Aim of the task.
Please retype every record exactly as it appears, omitting the pictures.

(Before and after coordinates)
########
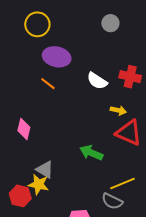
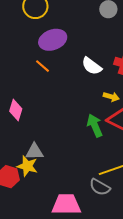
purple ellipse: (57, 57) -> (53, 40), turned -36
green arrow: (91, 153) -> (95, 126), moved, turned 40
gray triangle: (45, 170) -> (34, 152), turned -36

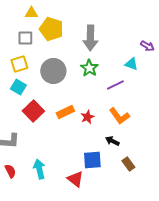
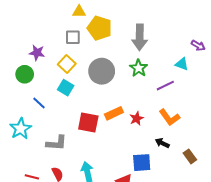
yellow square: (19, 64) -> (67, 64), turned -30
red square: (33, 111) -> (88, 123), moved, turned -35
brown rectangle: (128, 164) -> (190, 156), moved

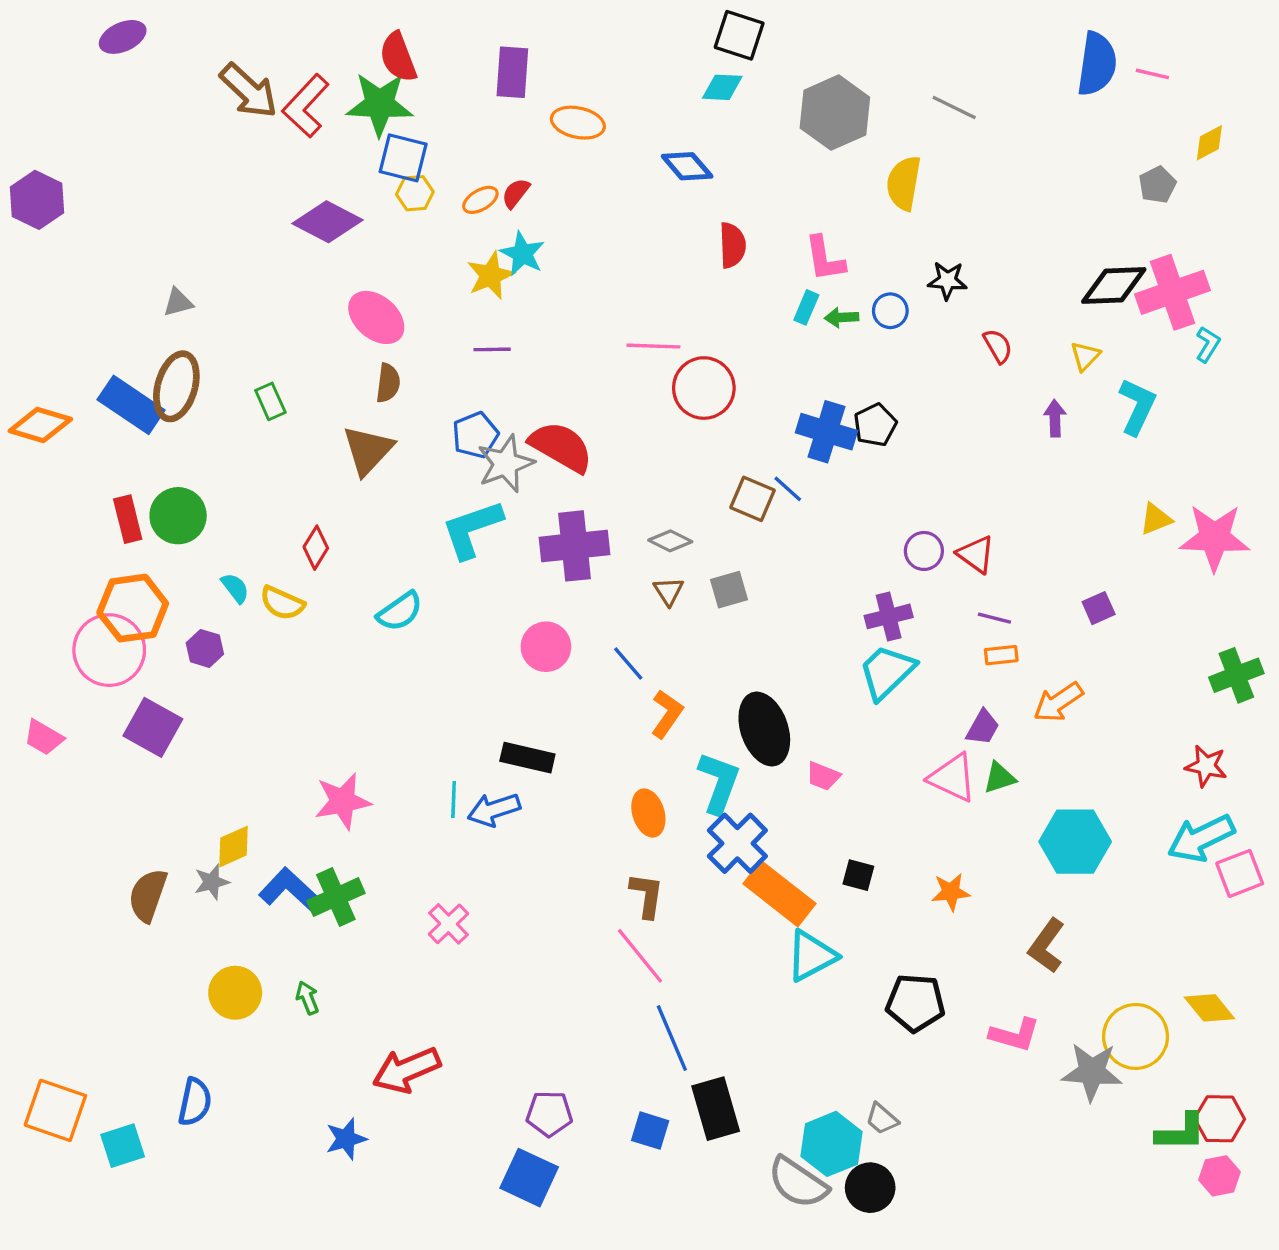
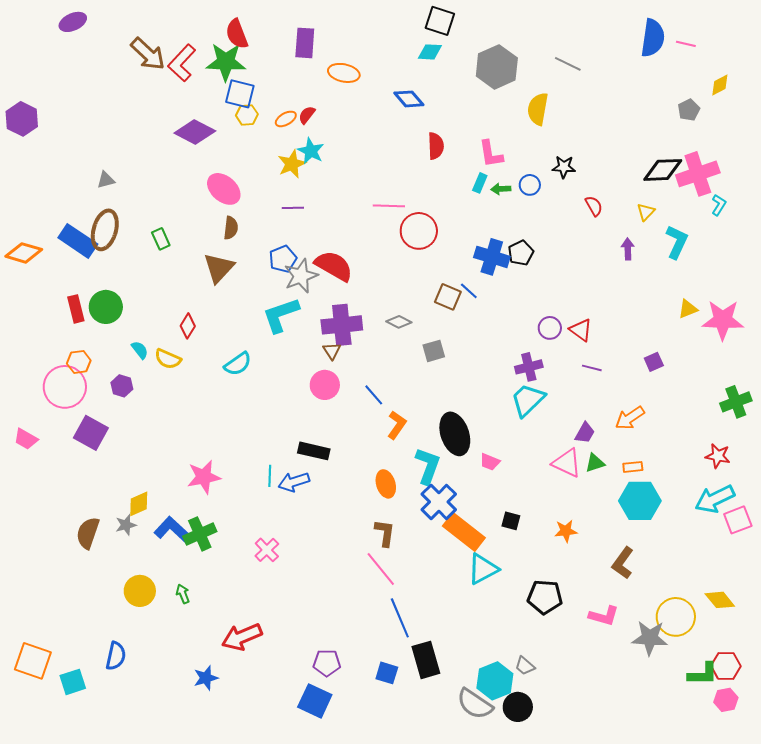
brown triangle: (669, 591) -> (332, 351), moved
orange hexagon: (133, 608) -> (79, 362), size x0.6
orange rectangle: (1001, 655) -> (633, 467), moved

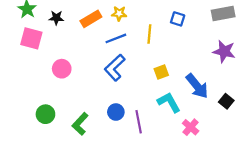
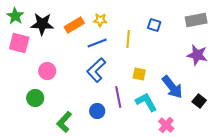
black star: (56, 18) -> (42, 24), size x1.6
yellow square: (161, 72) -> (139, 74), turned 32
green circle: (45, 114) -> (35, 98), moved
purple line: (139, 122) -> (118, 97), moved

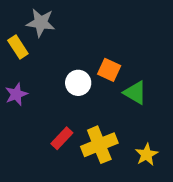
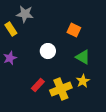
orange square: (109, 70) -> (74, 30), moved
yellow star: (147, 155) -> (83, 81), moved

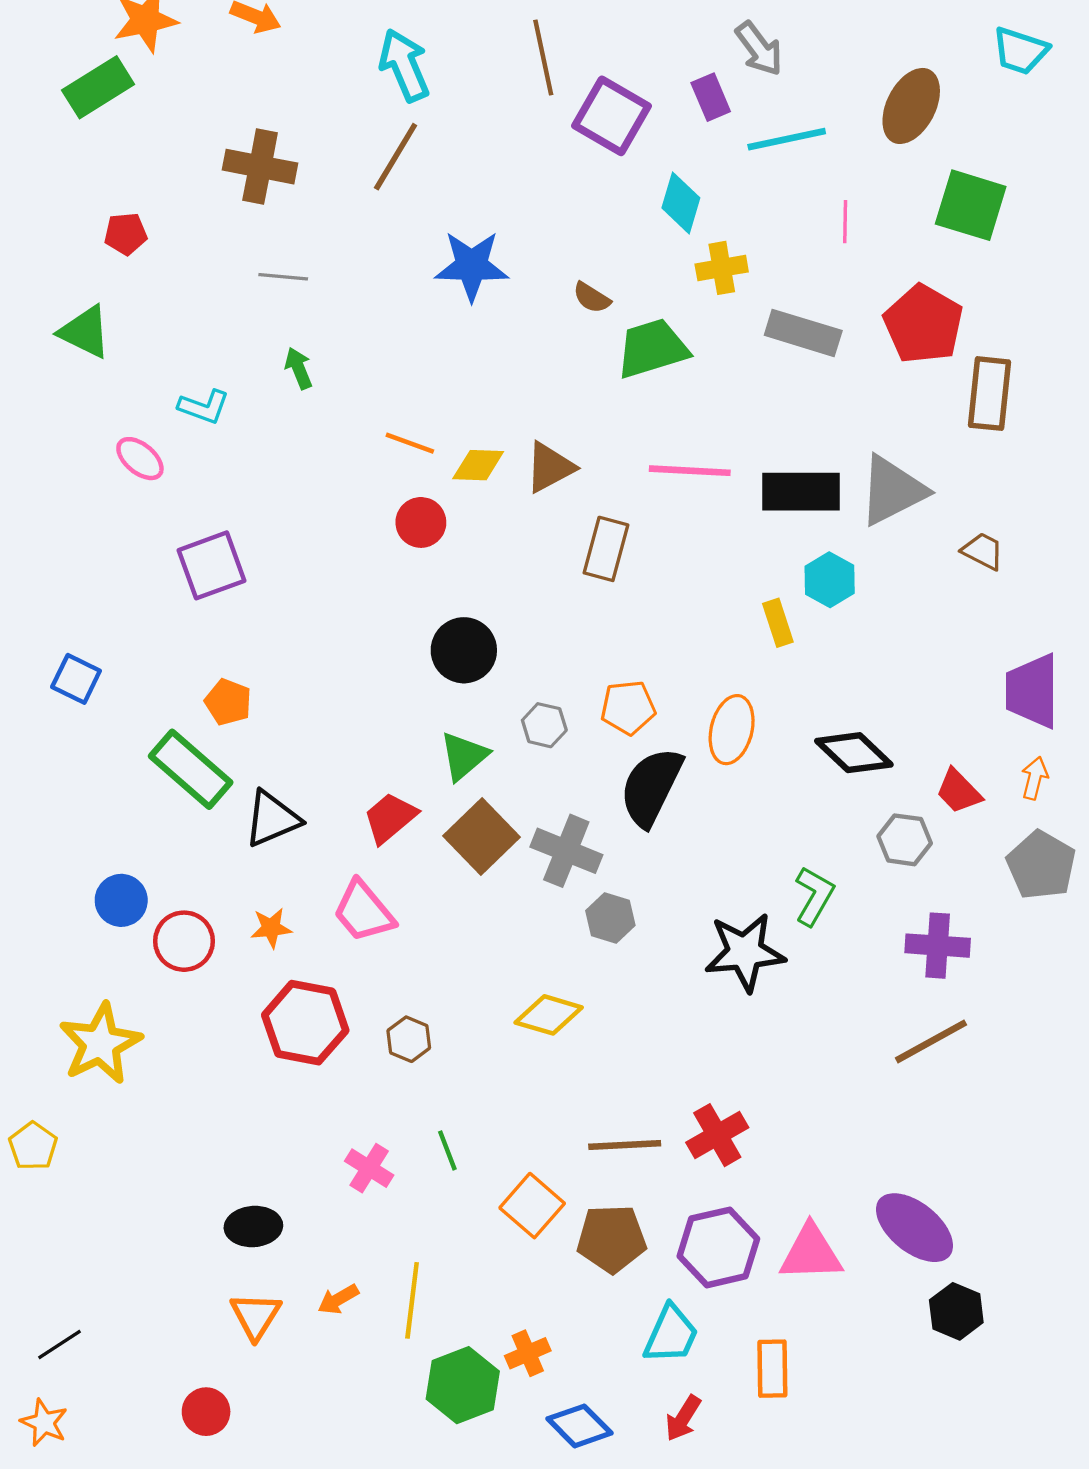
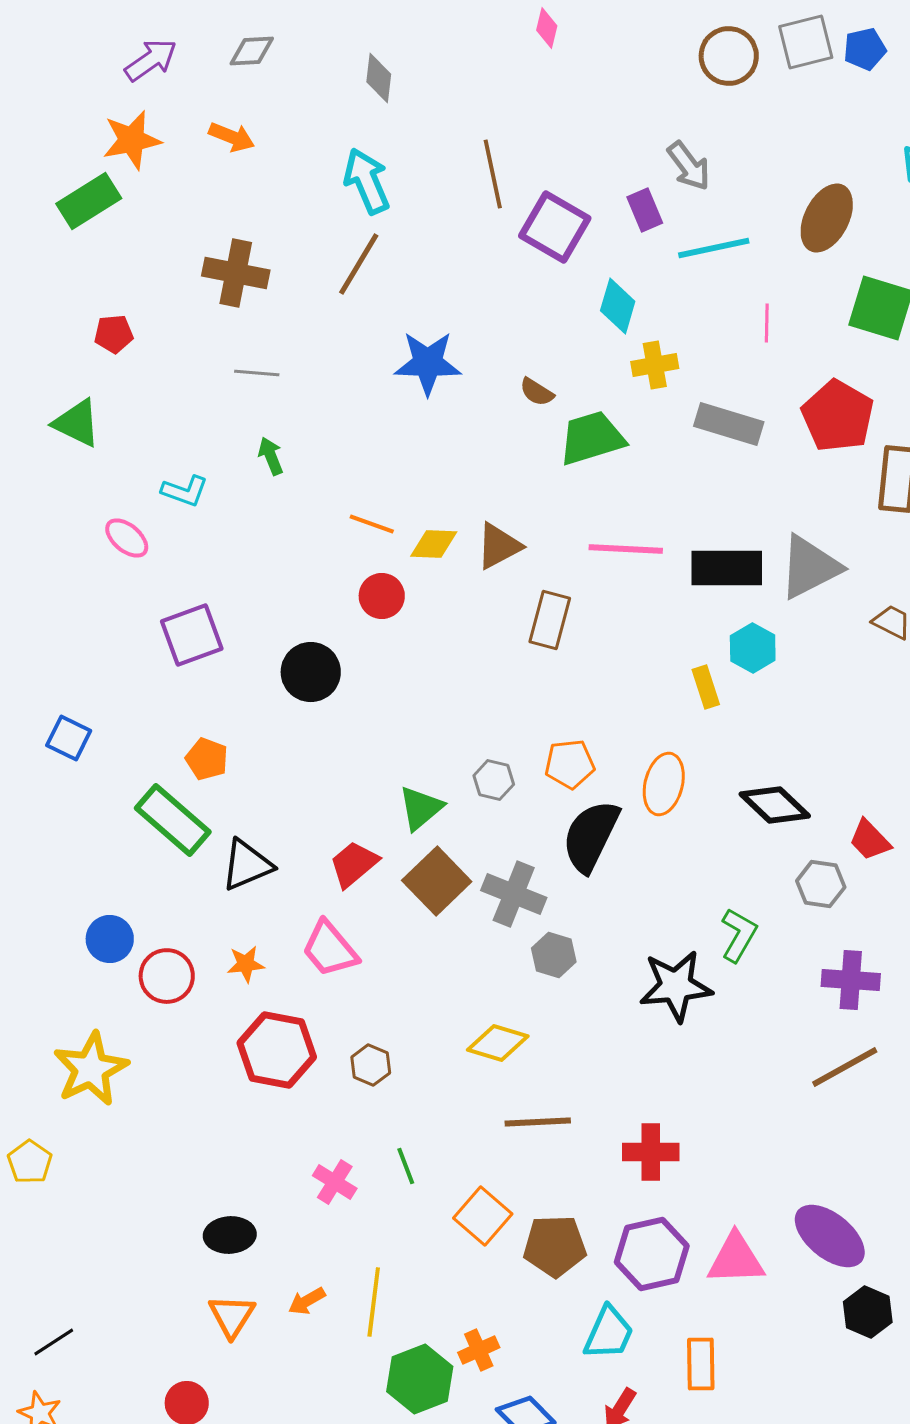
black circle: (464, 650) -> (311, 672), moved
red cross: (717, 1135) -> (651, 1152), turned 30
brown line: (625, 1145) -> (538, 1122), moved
########
Exercise output.
purple ellipse: (57, 57) -> (53, 40), turned -36
green arrow: (91, 153) -> (95, 126), moved, turned 40
gray triangle: (45, 170) -> (34, 152), turned -36

yellow square: (19, 64) -> (67, 64), turned -30
red square: (33, 111) -> (88, 123), moved, turned -35
brown rectangle: (128, 164) -> (190, 156), moved

brown triangle: (669, 591) -> (332, 351), moved
orange hexagon: (133, 608) -> (79, 362), size x0.6
orange rectangle: (1001, 655) -> (633, 467), moved

black star: (56, 18) -> (42, 24), size x1.6
yellow square: (161, 72) -> (139, 74), turned 32
green circle: (45, 114) -> (35, 98), moved
purple line: (139, 122) -> (118, 97), moved

orange square: (109, 70) -> (74, 30), moved
yellow star: (147, 155) -> (83, 81), moved

black circle: (464, 650) -> (311, 672), moved
red cross: (717, 1135) -> (651, 1152), turned 30
brown line: (625, 1145) -> (538, 1122), moved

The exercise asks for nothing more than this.